Stored data
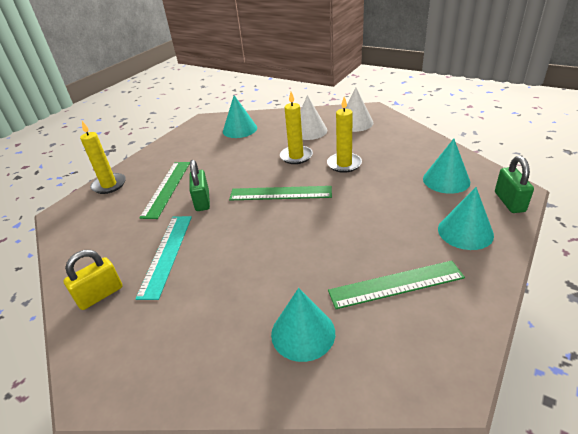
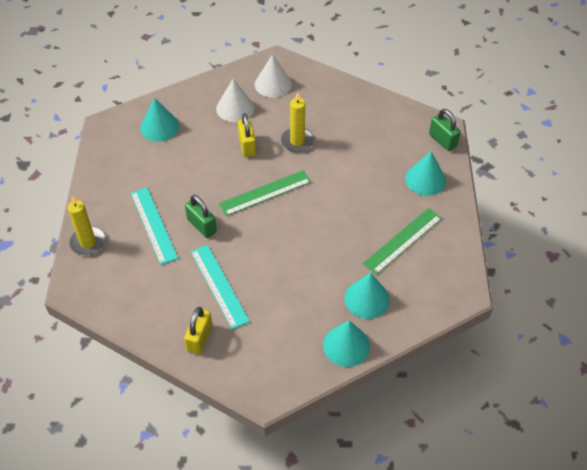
camera: 35 degrees left, 15 degrees up
green ruler [139,162,190,219] -> turquoise ruler [131,187,178,265]
yellow candle [280,92,313,164] -> yellow padlock [238,113,256,157]
turquoise cone [423,139,470,194] -> turquoise cone moved to [323,321,370,367]

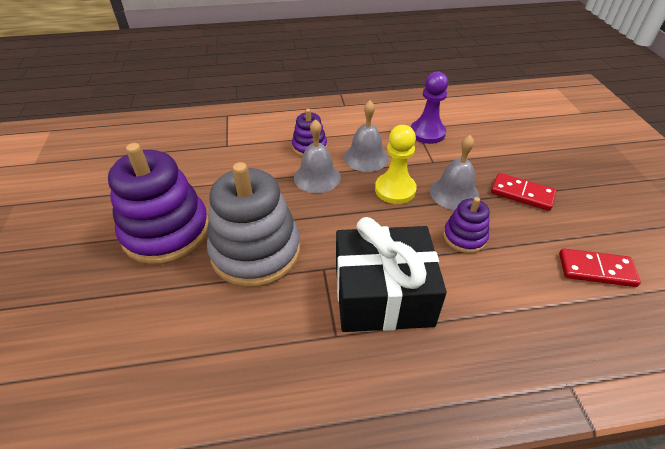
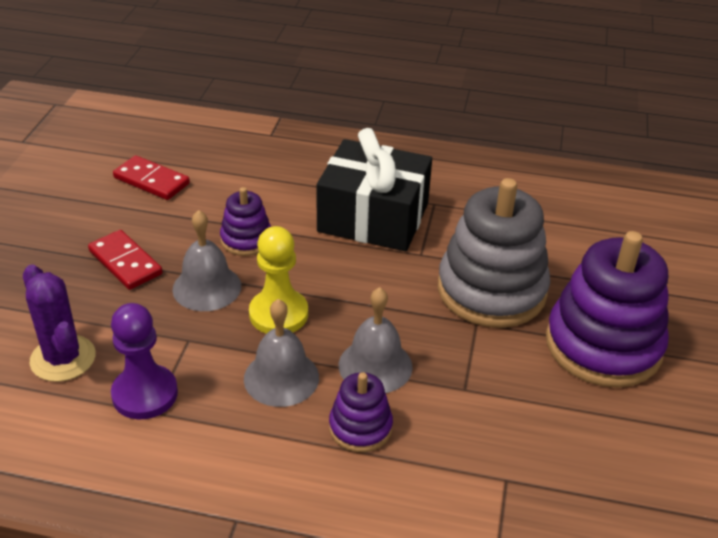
camera: 160 degrees left, 5 degrees down
none -> purple cactus [23,265,96,382]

» BRIEF
Whenever the word "left" shows up in a line of the entries, copy that line.

» YOUR SOLUTION
camera: 35 degrees left, 15 degrees up
camera: 160 degrees left, 5 degrees down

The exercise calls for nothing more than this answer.